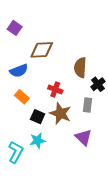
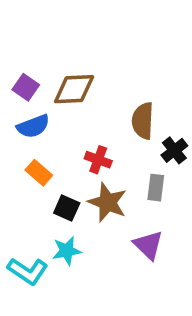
purple square: (15, 28) -> (26, 87), moved
cyan L-shape: (16, 152) -> (28, 271), turned 95

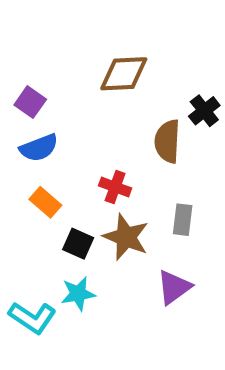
brown diamond: (74, 89) -> (124, 74), moved
black cross: (174, 150) -> (204, 111), moved
purple triangle: (148, 245) -> (174, 287), turned 40

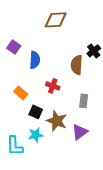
brown diamond: (124, 74) -> (56, 20), moved
blue semicircle: (39, 148) -> (35, 60), moved, turned -66
brown star: (126, 237) -> (57, 121), moved
cyan L-shape: (32, 318) -> (15, 146), turned 55

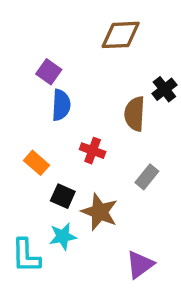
brown diamond: (56, 20) -> (121, 35), moved
purple square: (14, 47) -> (49, 72), moved
gray rectangle: (84, 101) -> (147, 177), turned 32
purple triangle: (80, 132) -> (140, 264), moved

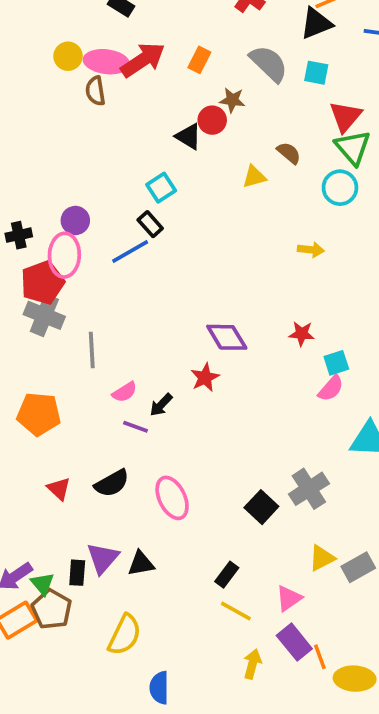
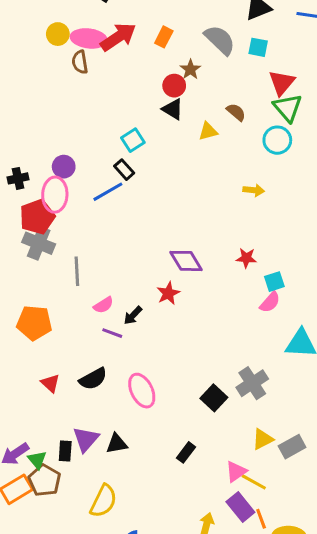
brown star: (232, 100) -> (190, 69), turned 30
black triangle: (188, 137) -> (173, 109), moved
yellow line: (236, 611) -> (254, 482), moved

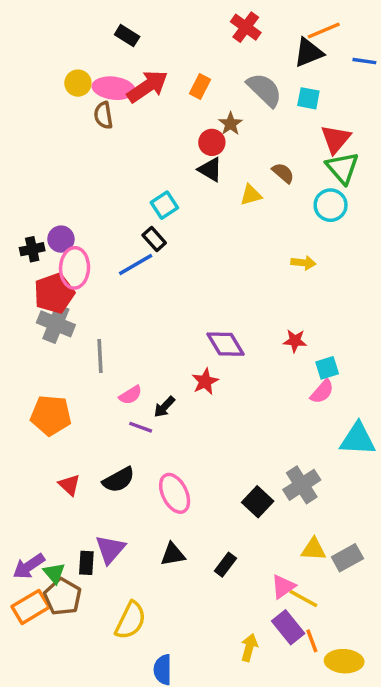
purple circle: (64, 167) -> (61, 239), moved
yellow triangle: (263, 439) -> (314, 549), turned 30
black triangle: (117, 444) -> (173, 554), moved

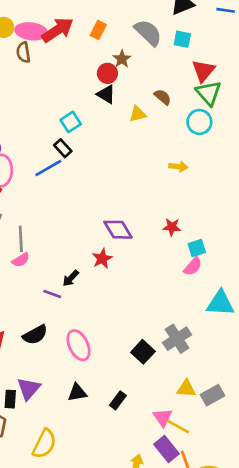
pink semicircle: (130, 395) -> (21, 260), moved
pink triangle: (283, 587) -> (163, 417), turned -30

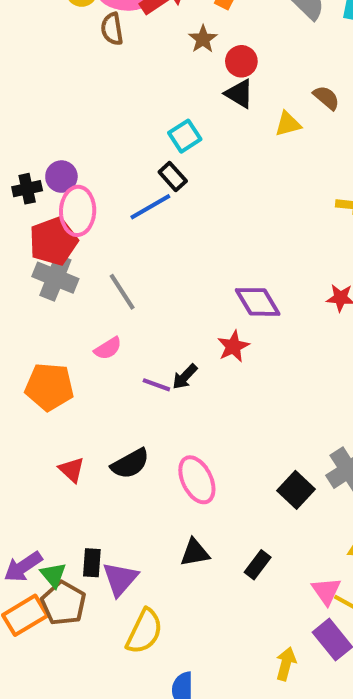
brown star: (122, 59) -> (203, 39), moved
gray line: (21, 239) -> (122, 292), moved, turned -30
purple line: (52, 294) -> (156, 385), moved
purple triangle: (29, 389) -> (120, 579), moved

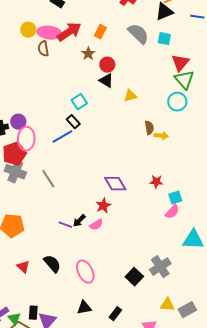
brown semicircle: (326, 98) -> (149, 128), moved, turned 40
pink semicircle: (108, 348) -> (96, 225), moved
black semicircle: (130, 464) -> (52, 264), turned -102

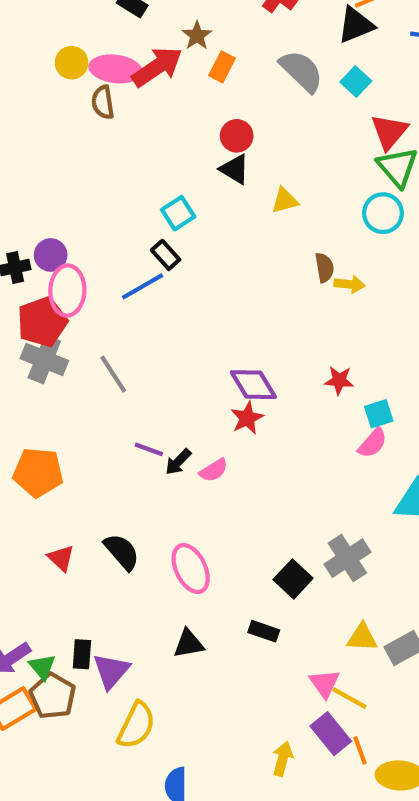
cyan square: (164, 39) -> (356, 81), turned 32
brown star: (88, 54) -> (197, 35), moved
red star: (103, 206) -> (247, 418), moved
purple line: (65, 225) -> (149, 449), moved
black rectangle: (115, 314) -> (264, 631), moved, turned 72

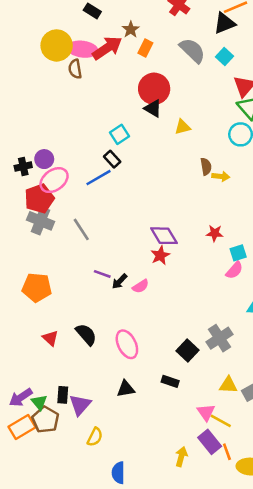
yellow circle: (72, 63) -> (57, 45), size x1.6
red circle: (237, 136) -> (154, 89), size x1.6
pink ellipse: (67, 291) -> (54, 180), turned 52
yellow semicircle: (136, 725) -> (95, 437), size x0.7

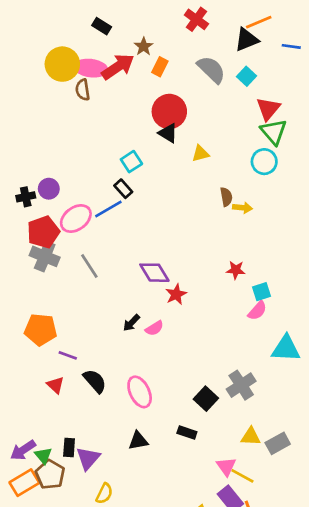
pink ellipse: (54, 180) -> (76, 218), moved
purple diamond: (164, 236) -> (154, 273), moved
purple line: (102, 274) -> (68, 355), moved

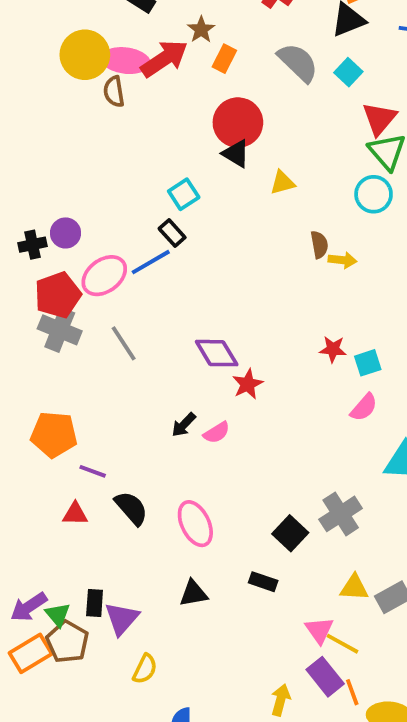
cyan square: (261, 292) -> (368, 363), moved
red triangle: (56, 385) -> (75, 514), turned -42

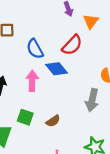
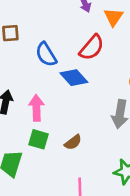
pink arrow: (32, 81) -> (36, 108), moved

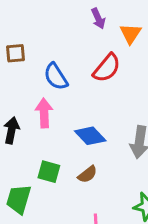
blue diamond: (74, 78) -> (90, 136), moved
pink arrow: (36, 108) -> (44, 113), moved

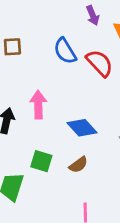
red semicircle: (107, 68) -> (100, 63), turned -84
blue semicircle: (56, 77) -> (65, 51), moved

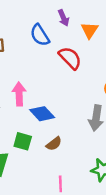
blue semicircle: (65, 51) -> (40, 35), moved
blue diamond: (82, 128) -> (42, 114), moved

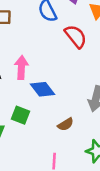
brown semicircle: (54, 144) -> (66, 124), moved

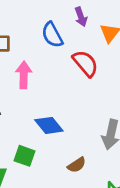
pink arrow: (21, 67) -> (24, 75), moved

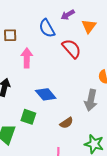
purple arrow: (81, 17) -> (68, 15), turned 80

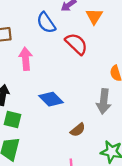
green square: (28, 117) -> (13, 120), moved

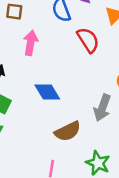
brown semicircle: (78, 130) -> (68, 131), size x1.5

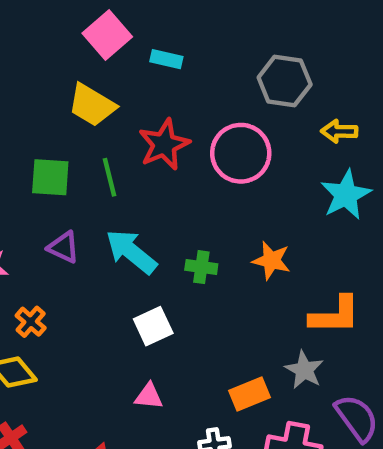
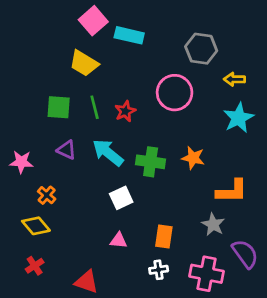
cyan rectangle: (166, 59) -> (129, 35), size x1.5
red star: (164, 144) -> (125, 111), moved, size x0.7
green cross: (201, 267) -> (151, 162), size x1.5
orange rectangle: (250, 394) -> (164, 236), moved, turned -60

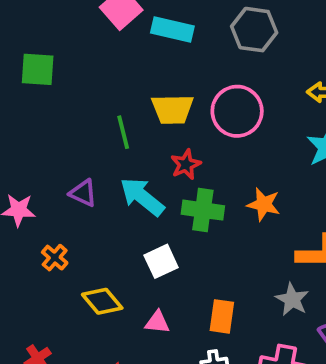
gray hexagon: (201, 49) -> (254, 30), moved
yellow trapezoid: (84, 63) -> (172, 109), moved, turned -32
green square: (59, 107) -> (38, 69), moved
red star: (125, 111) -> (186, 164), moved
yellow diamond: (36, 226) -> (102, 301), moved

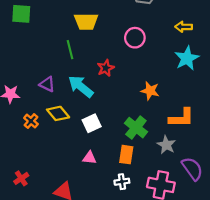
yellow trapezoid: (172, 109) -> (86, 21), moved
pink circle: (237, 111) -> (135, 38), size x0.7
green cross: (203, 210) -> (136, 128), moved, turned 30
yellow diamond: (102, 301) -> (58, 113), moved

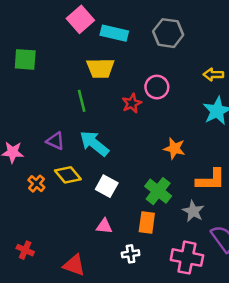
red star: (106, 68) -> (132, 103), moved
white square: (92, 123) -> (107, 186), turned -36
red cross: (21, 178) -> (25, 250), turned -32
white cross: (122, 182) -> (131, 254), moved

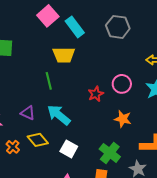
cyan rectangle: (114, 33) -> (75, 27), turned 40
pink circle: (157, 87) -> (122, 84), moved
red star: (132, 103) -> (96, 94), moved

---*---

▶ **What is being asked**:
Copy out every entry above exactly. Leave the pictures out.

▶ **Output for this exercise**:
purple square: (15, 28) -> (26, 87), moved
cyan L-shape: (16, 152) -> (28, 271), turned 95

brown diamond: (74, 89) -> (124, 74), moved
black cross: (174, 150) -> (204, 111), moved
purple triangle: (148, 245) -> (174, 287), turned 40

brown diamond: (124, 74) -> (56, 20), moved
blue semicircle: (39, 148) -> (35, 60), moved, turned -66
brown star: (126, 237) -> (57, 121), moved
cyan L-shape: (32, 318) -> (15, 146), turned 55

brown diamond: (56, 20) -> (121, 35), moved
purple square: (14, 47) -> (49, 72), moved
gray rectangle: (84, 101) -> (147, 177), turned 32
purple triangle: (80, 132) -> (140, 264), moved

brown star: (232, 100) -> (190, 69), turned 30
black triangle: (188, 137) -> (173, 109), moved
yellow line: (236, 611) -> (254, 482), moved

purple circle: (64, 167) -> (61, 239), moved
yellow triangle: (263, 439) -> (314, 549), turned 30
black triangle: (117, 444) -> (173, 554), moved

pink semicircle: (130, 395) -> (21, 260), moved
pink triangle: (283, 587) -> (163, 417), turned -30

brown star: (122, 59) -> (203, 39), moved
gray line: (21, 239) -> (122, 292), moved, turned -30
purple line: (52, 294) -> (156, 385), moved
purple triangle: (29, 389) -> (120, 579), moved

brown semicircle: (326, 98) -> (149, 128), moved, turned 40
pink semicircle: (108, 348) -> (96, 225), moved
black semicircle: (130, 464) -> (52, 264), turned -102

cyan square: (164, 39) -> (356, 81), turned 32
brown star: (88, 54) -> (197, 35), moved
red star: (103, 206) -> (247, 418), moved
purple line: (65, 225) -> (149, 449), moved
black rectangle: (115, 314) -> (264, 631), moved, turned 72

yellow circle: (72, 63) -> (57, 45), size x1.6
red circle: (237, 136) -> (154, 89), size x1.6
pink ellipse: (67, 291) -> (54, 180), turned 52
yellow semicircle: (136, 725) -> (95, 437), size x0.7

pink ellipse: (54, 180) -> (76, 218), moved
purple diamond: (164, 236) -> (154, 273), moved
purple line: (102, 274) -> (68, 355), moved

cyan square: (261, 292) -> (368, 363), moved
red triangle: (56, 385) -> (75, 514), turned -42

pink arrow: (32, 81) -> (36, 108), moved

blue diamond: (74, 78) -> (90, 136), moved
pink arrow: (36, 108) -> (44, 113), moved

red semicircle: (107, 68) -> (100, 63), turned -84
blue semicircle: (56, 77) -> (65, 51), moved

blue semicircle: (65, 51) -> (40, 35), moved
blue diamond: (82, 128) -> (42, 114), moved

brown semicircle: (54, 144) -> (66, 124), moved

pink arrow: (21, 67) -> (24, 75), moved

purple arrow: (81, 17) -> (68, 15), turned 80

green square: (28, 117) -> (13, 120), moved

brown semicircle: (78, 130) -> (68, 131), size x1.5

cyan rectangle: (166, 59) -> (129, 35), size x1.5
red star: (164, 144) -> (125, 111), moved, size x0.7
green cross: (201, 267) -> (151, 162), size x1.5
orange rectangle: (250, 394) -> (164, 236), moved, turned -60

gray hexagon: (201, 49) -> (254, 30), moved
yellow trapezoid: (84, 63) -> (172, 109), moved, turned -32
green square: (59, 107) -> (38, 69), moved
red star: (125, 111) -> (186, 164), moved
yellow diamond: (36, 226) -> (102, 301), moved

yellow trapezoid: (172, 109) -> (86, 21), moved
pink circle: (237, 111) -> (135, 38), size x0.7
green cross: (203, 210) -> (136, 128), moved, turned 30
yellow diamond: (102, 301) -> (58, 113), moved

red star: (106, 68) -> (132, 103), moved
white square: (92, 123) -> (107, 186), turned -36
red cross: (21, 178) -> (25, 250), turned -32
white cross: (122, 182) -> (131, 254), moved

cyan rectangle: (114, 33) -> (75, 27), turned 40
pink circle: (157, 87) -> (122, 84), moved
red star: (132, 103) -> (96, 94), moved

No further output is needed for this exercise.